• **DATA FOR THIS EXERCISE**
——

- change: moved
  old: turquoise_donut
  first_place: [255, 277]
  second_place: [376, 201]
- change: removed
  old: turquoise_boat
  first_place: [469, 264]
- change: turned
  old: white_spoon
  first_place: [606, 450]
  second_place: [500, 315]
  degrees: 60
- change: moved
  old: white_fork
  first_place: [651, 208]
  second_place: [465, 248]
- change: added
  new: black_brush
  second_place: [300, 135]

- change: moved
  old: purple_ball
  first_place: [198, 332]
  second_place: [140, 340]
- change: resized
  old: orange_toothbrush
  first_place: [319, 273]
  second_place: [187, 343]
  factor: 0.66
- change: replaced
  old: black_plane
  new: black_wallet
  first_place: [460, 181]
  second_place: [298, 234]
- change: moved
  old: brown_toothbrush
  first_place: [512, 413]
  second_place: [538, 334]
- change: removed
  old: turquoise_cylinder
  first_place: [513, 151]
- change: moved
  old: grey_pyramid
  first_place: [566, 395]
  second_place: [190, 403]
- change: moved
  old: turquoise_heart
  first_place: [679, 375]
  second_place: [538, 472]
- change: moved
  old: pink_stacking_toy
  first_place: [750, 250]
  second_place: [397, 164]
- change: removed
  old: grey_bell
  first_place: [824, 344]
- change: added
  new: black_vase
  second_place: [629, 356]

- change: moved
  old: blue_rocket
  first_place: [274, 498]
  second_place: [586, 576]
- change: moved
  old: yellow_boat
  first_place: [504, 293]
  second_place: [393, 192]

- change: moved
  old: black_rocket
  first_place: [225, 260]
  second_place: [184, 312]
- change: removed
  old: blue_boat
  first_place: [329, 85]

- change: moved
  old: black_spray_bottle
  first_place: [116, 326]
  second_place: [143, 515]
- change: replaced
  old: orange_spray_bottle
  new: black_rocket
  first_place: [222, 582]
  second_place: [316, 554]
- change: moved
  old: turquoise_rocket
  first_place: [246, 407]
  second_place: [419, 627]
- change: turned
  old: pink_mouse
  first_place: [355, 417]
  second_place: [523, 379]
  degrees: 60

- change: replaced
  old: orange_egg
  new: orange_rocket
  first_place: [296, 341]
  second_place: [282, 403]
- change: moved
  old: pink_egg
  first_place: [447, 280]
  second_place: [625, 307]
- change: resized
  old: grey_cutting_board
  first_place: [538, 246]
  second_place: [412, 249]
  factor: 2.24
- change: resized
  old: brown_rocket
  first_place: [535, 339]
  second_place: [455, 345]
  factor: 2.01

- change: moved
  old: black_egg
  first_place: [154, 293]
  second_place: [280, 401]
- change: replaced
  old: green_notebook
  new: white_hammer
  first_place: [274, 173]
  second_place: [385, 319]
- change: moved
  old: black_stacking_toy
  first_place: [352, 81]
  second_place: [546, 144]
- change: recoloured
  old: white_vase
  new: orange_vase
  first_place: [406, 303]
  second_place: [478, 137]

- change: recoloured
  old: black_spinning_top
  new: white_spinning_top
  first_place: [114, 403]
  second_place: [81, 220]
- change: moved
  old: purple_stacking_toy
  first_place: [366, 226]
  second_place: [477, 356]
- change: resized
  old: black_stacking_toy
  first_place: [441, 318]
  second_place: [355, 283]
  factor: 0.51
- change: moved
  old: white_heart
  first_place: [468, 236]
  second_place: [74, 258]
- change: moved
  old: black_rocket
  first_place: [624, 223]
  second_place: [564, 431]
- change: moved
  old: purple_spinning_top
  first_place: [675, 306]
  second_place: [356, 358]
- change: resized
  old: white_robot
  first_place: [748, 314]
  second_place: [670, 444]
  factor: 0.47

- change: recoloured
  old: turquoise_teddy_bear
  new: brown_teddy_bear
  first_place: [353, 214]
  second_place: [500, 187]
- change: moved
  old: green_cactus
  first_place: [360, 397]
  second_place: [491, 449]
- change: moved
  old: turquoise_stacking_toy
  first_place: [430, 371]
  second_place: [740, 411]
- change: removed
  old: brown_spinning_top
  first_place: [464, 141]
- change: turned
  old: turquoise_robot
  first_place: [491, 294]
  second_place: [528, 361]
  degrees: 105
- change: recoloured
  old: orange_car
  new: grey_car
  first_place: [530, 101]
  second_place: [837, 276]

——

• **WHAT THE TASK ASKS**
Each record above is to be written out again exactly.

• **RESULT FOR THIS EXERCISE**
- change: moved
  old: turquoise_donut
  first_place: [255, 277]
  second_place: [376, 201]
- change: removed
  old: turquoise_boat
  first_place: [469, 264]
- change: turned
  old: white_spoon
  first_place: [606, 450]
  second_place: [500, 315]
  degrees: 60
- change: moved
  old: white_fork
  first_place: [651, 208]
  second_place: [465, 248]
- change: added
  new: black_brush
  second_place: [300, 135]

- change: moved
  old: purple_ball
  first_place: [198, 332]
  second_place: [140, 340]
- change: resized
  old: orange_toothbrush
  first_place: [319, 273]
  second_place: [187, 343]
  factor: 0.66
- change: replaced
  old: black_plane
  new: black_wallet
  first_place: [460, 181]
  second_place: [298, 234]
- change: moved
  old: brown_toothbrush
  first_place: [512, 413]
  second_place: [538, 334]
- change: removed
  old: turquoise_cylinder
  first_place: [513, 151]
- change: moved
  old: grey_pyramid
  first_place: [566, 395]
  second_place: [190, 403]
- change: moved
  old: turquoise_heart
  first_place: [679, 375]
  second_place: [538, 472]
- change: moved
  old: pink_stacking_toy
  first_place: [750, 250]
  second_place: [397, 164]
- change: removed
  old: grey_bell
  first_place: [824, 344]
- change: added
  new: black_vase
  second_place: [629, 356]

- change: moved
  old: blue_rocket
  first_place: [274, 498]
  second_place: [586, 576]
- change: moved
  old: yellow_boat
  first_place: [504, 293]
  second_place: [393, 192]

- change: moved
  old: black_rocket
  first_place: [225, 260]
  second_place: [184, 312]
- change: removed
  old: blue_boat
  first_place: [329, 85]

- change: moved
  old: black_spray_bottle
  first_place: [116, 326]
  second_place: [143, 515]
- change: replaced
  old: orange_spray_bottle
  new: black_rocket
  first_place: [222, 582]
  second_place: [316, 554]
- change: moved
  old: turquoise_rocket
  first_place: [246, 407]
  second_place: [419, 627]
- change: turned
  old: pink_mouse
  first_place: [355, 417]
  second_place: [523, 379]
  degrees: 60

- change: replaced
  old: orange_egg
  new: orange_rocket
  first_place: [296, 341]
  second_place: [282, 403]
- change: moved
  old: pink_egg
  first_place: [447, 280]
  second_place: [625, 307]
- change: resized
  old: grey_cutting_board
  first_place: [538, 246]
  second_place: [412, 249]
  factor: 2.24
- change: resized
  old: brown_rocket
  first_place: [535, 339]
  second_place: [455, 345]
  factor: 2.01

- change: moved
  old: black_egg
  first_place: [154, 293]
  second_place: [280, 401]
- change: replaced
  old: green_notebook
  new: white_hammer
  first_place: [274, 173]
  second_place: [385, 319]
- change: moved
  old: black_stacking_toy
  first_place: [352, 81]
  second_place: [546, 144]
- change: recoloured
  old: white_vase
  new: orange_vase
  first_place: [406, 303]
  second_place: [478, 137]

- change: recoloured
  old: black_spinning_top
  new: white_spinning_top
  first_place: [114, 403]
  second_place: [81, 220]
- change: moved
  old: purple_stacking_toy
  first_place: [366, 226]
  second_place: [477, 356]
- change: resized
  old: black_stacking_toy
  first_place: [441, 318]
  second_place: [355, 283]
  factor: 0.51
- change: moved
  old: white_heart
  first_place: [468, 236]
  second_place: [74, 258]
- change: moved
  old: black_rocket
  first_place: [624, 223]
  second_place: [564, 431]
- change: moved
  old: purple_spinning_top
  first_place: [675, 306]
  second_place: [356, 358]
- change: resized
  old: white_robot
  first_place: [748, 314]
  second_place: [670, 444]
  factor: 0.47

- change: recoloured
  old: turquoise_teddy_bear
  new: brown_teddy_bear
  first_place: [353, 214]
  second_place: [500, 187]
- change: moved
  old: green_cactus
  first_place: [360, 397]
  second_place: [491, 449]
- change: moved
  old: turquoise_stacking_toy
  first_place: [430, 371]
  second_place: [740, 411]
- change: removed
  old: brown_spinning_top
  first_place: [464, 141]
- change: turned
  old: turquoise_robot
  first_place: [491, 294]
  second_place: [528, 361]
  degrees: 105
- change: recoloured
  old: orange_car
  new: grey_car
  first_place: [530, 101]
  second_place: [837, 276]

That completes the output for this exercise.